* [What you are asked to do]
Here is the task for the records below: repeat exactly the lines from the one with "LED2 pin SIG: D1 -> D4" to the one with "SD1 pin MISO: D1 -> D9", both included, and nothing else.

* [Information given]

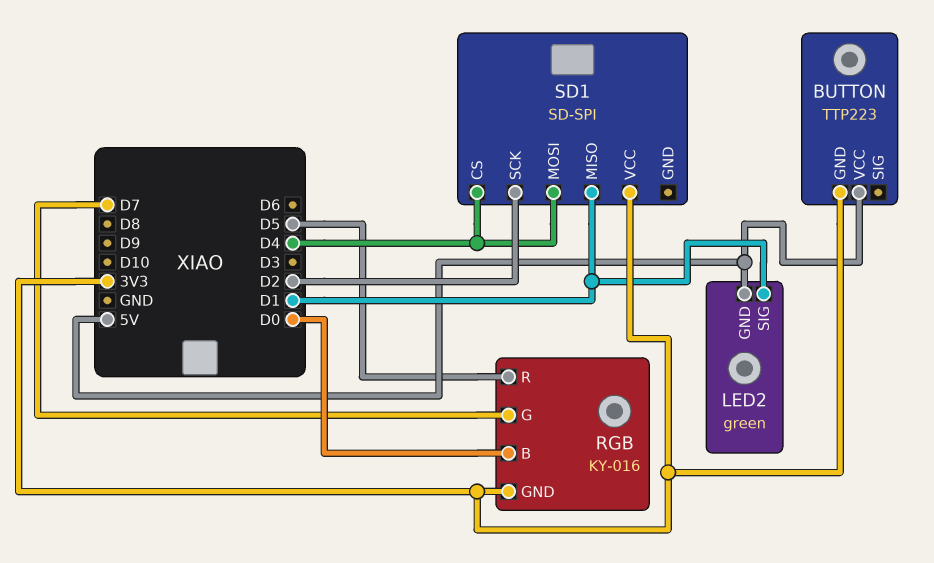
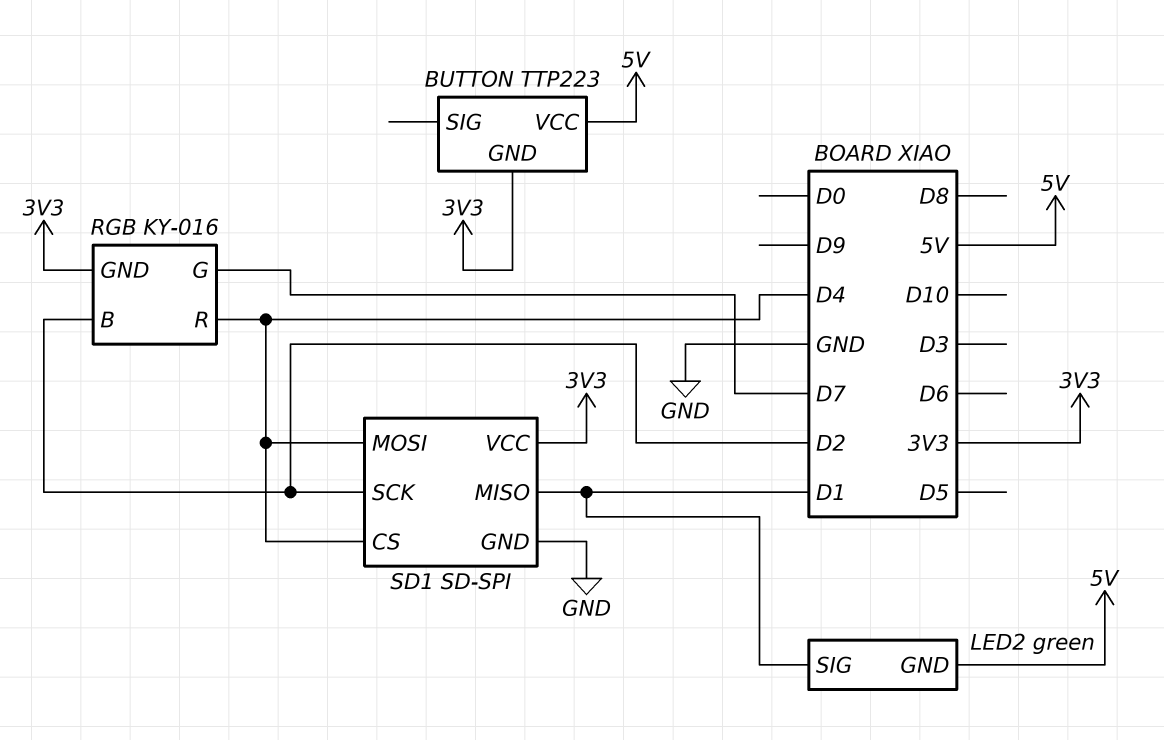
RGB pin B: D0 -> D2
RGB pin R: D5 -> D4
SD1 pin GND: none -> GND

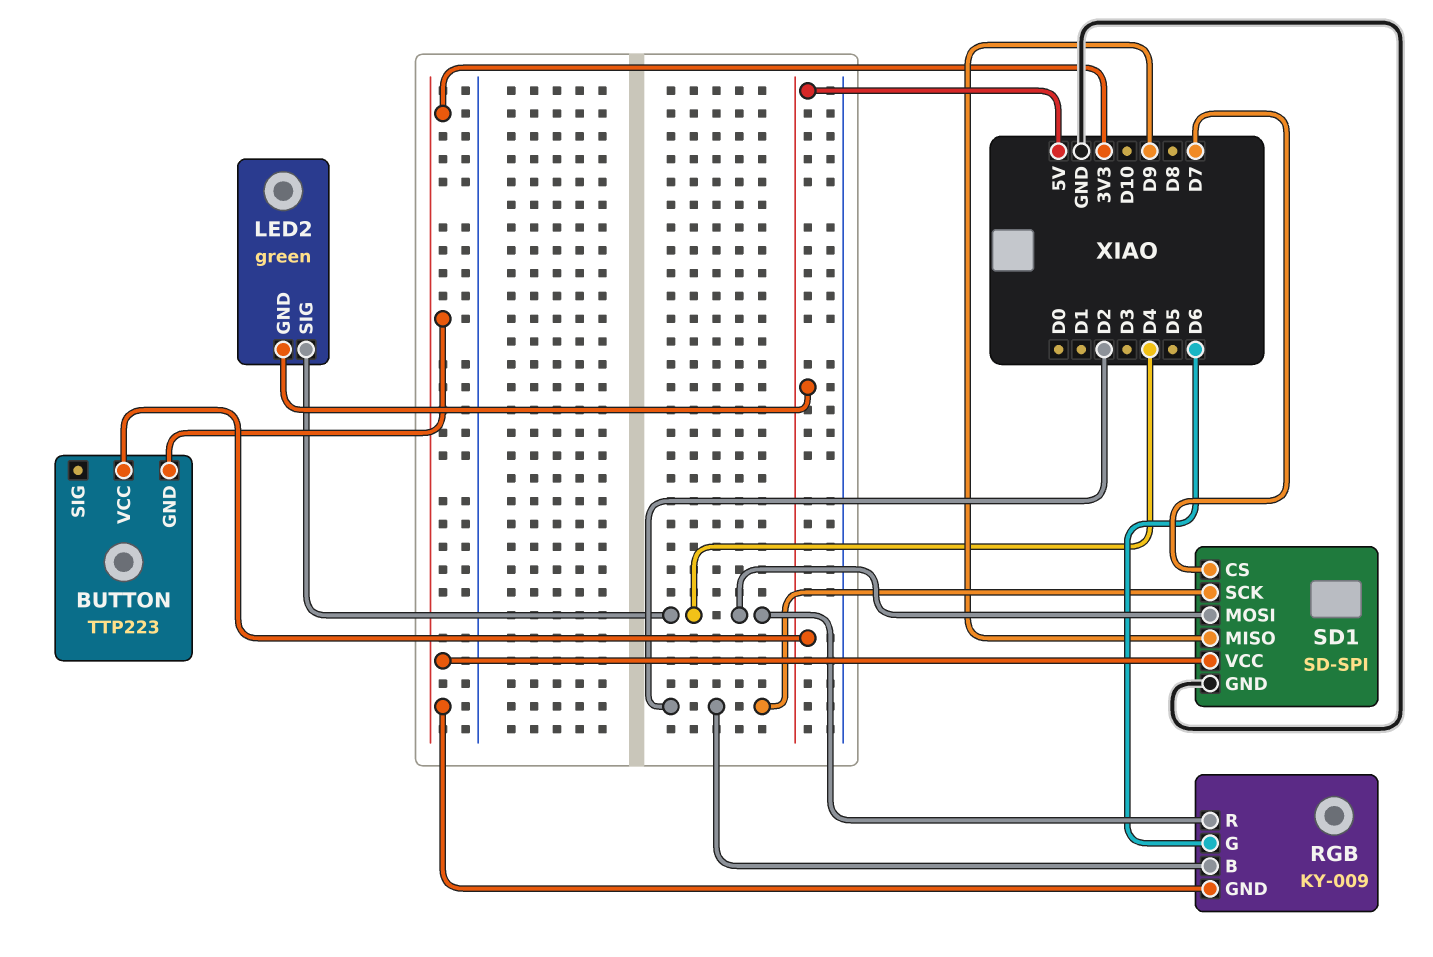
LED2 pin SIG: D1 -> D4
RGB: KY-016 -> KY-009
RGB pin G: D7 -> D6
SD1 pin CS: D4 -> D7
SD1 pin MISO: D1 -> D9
--
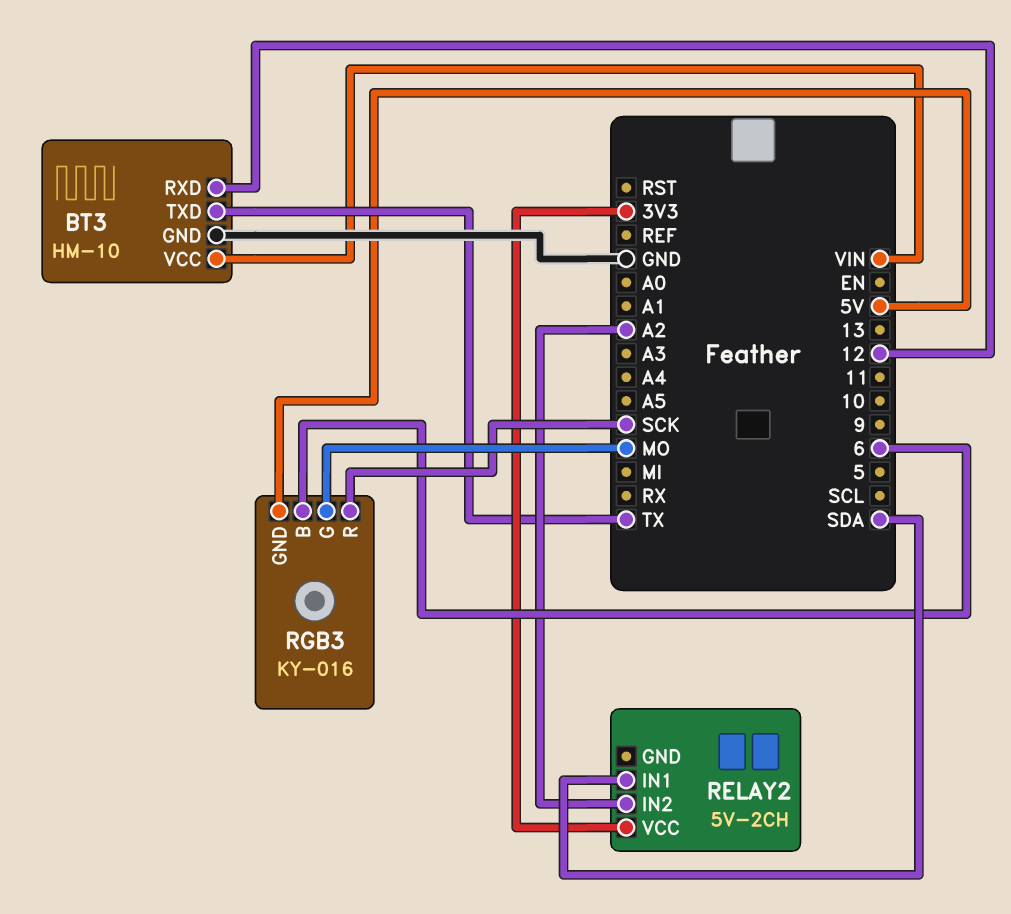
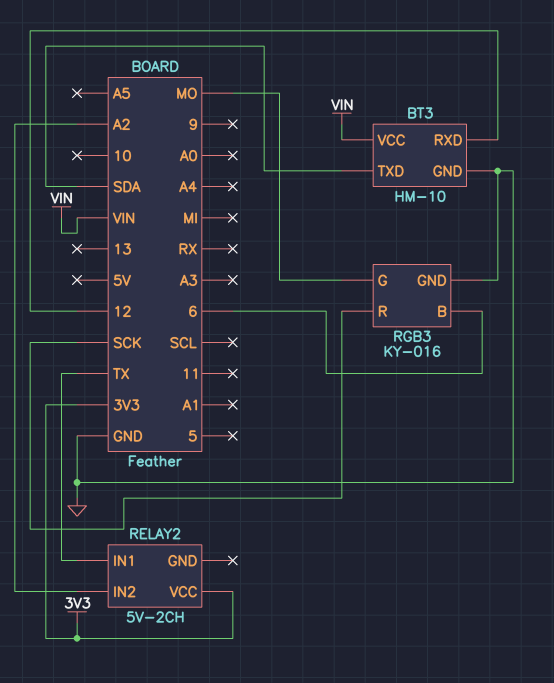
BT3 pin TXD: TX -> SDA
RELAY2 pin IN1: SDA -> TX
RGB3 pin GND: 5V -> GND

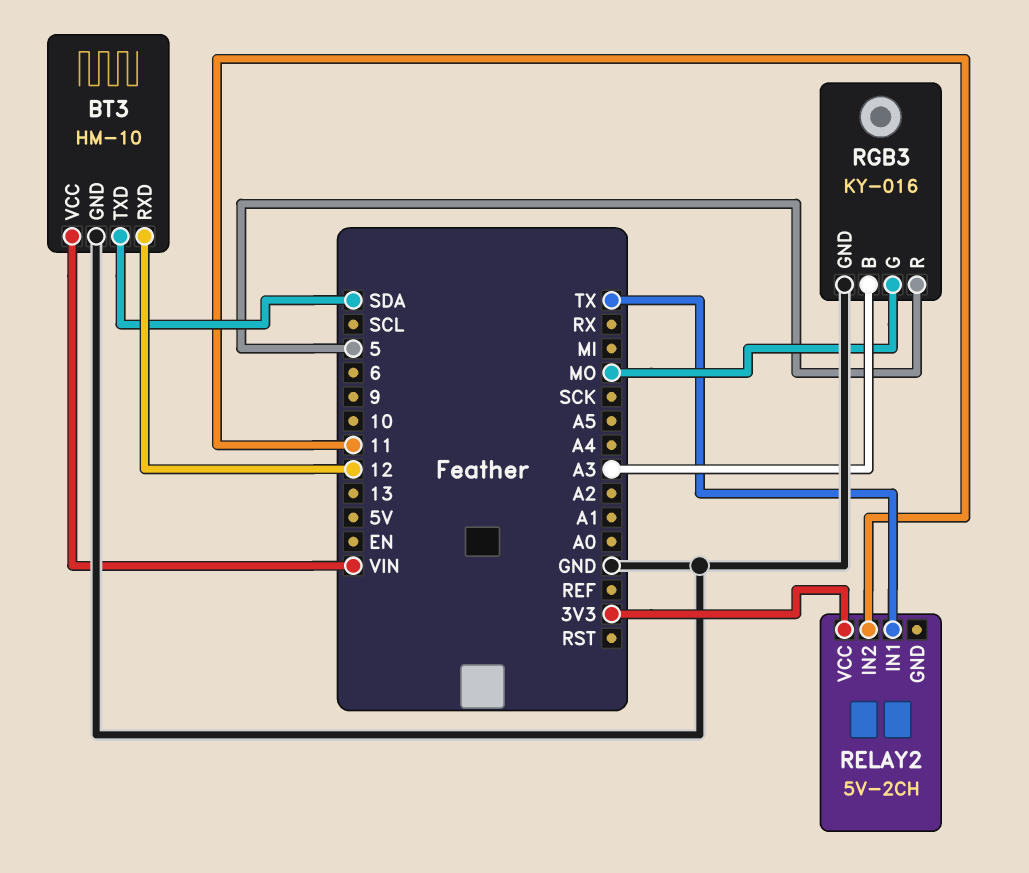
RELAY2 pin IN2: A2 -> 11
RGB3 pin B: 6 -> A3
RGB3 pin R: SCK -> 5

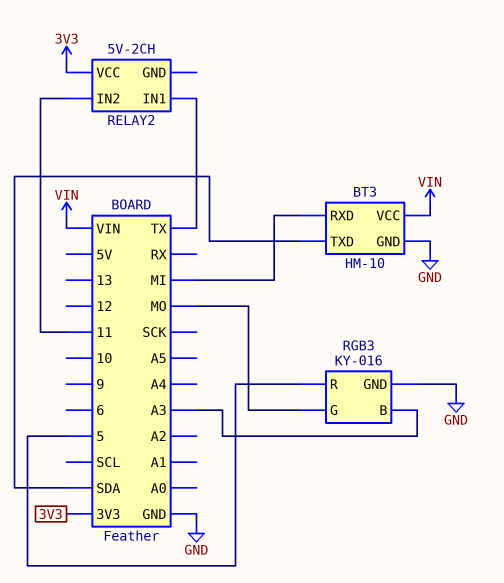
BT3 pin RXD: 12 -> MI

* [Reply]
LED2 pin SIG: D1 -> D4
RGB: KY-016 -> KY-009
RGB pin G: D7 -> D6
SD1 pin CS: D4 -> D7
SD1 pin MISO: D1 -> D9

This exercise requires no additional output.